Entries taken from a collection
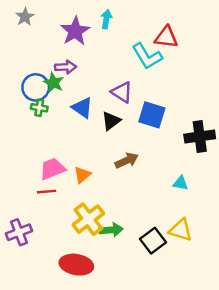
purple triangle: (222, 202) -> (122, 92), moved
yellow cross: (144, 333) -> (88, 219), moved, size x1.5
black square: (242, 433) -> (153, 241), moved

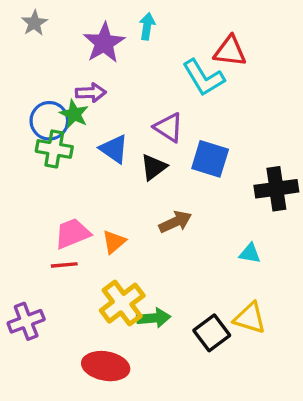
green cross: (39, 108) -> (54, 149), size x1.5

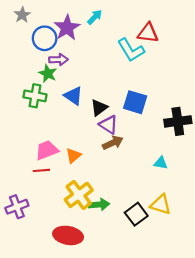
cyan arrow: (147, 26) -> (95, 17), turned 35
blue circle: (49, 121) -> (45, 38), moved
purple triangle: (169, 127) -> (109, 125), moved

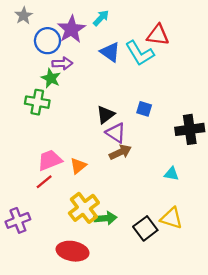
blue triangle: (73, 96) -> (110, 52), moved
blue square: (135, 102) -> (144, 109), size x0.6
red line: (41, 170) -> (44, 182), turned -35

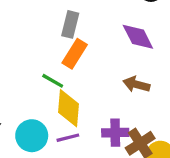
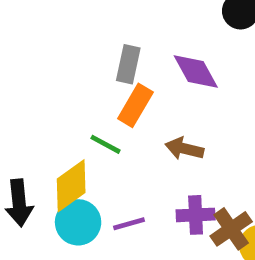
purple diamond: (138, 37) -> (196, 72), moved
brown arrow: (136, 84) -> (184, 149), moved
yellow diamond: (68, 108) -> (71, 186), moved, turned 51

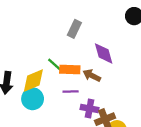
purple diamond: (196, 72) -> (104, 53), moved
orange rectangle: (135, 105) -> (70, 69), moved, turned 48
purple line: (129, 224) -> (71, 91), moved

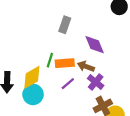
green line: (55, 65) -> (50, 60), turned 72
purple line: (71, 91) -> (68, 84), turned -32
purple cross: (90, 108) -> (96, 82), moved, turned 35

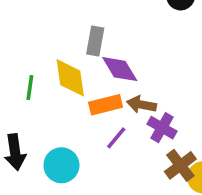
purple diamond: (95, 45) -> (120, 69), moved
green line: (50, 60) -> (30, 87), moved
yellow diamond: (32, 77) -> (70, 78), moved, turned -60

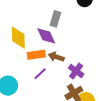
gray rectangle: (95, 41) -> (55, 19), moved
purple cross: (162, 128) -> (76, 71), moved

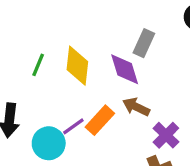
orange rectangle: (36, 55) -> (100, 120), moved, turned -48
purple line: (40, 74) -> (73, 126), moved

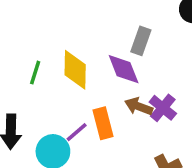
orange rectangle: (100, 120) -> (103, 123), turned -52
purple cross: (166, 135) -> (163, 108), moved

### How to complete this task:
The count of lines in the records above holding the word "diamond" should be reported as a number, with nothing added.

### Exercise result:
5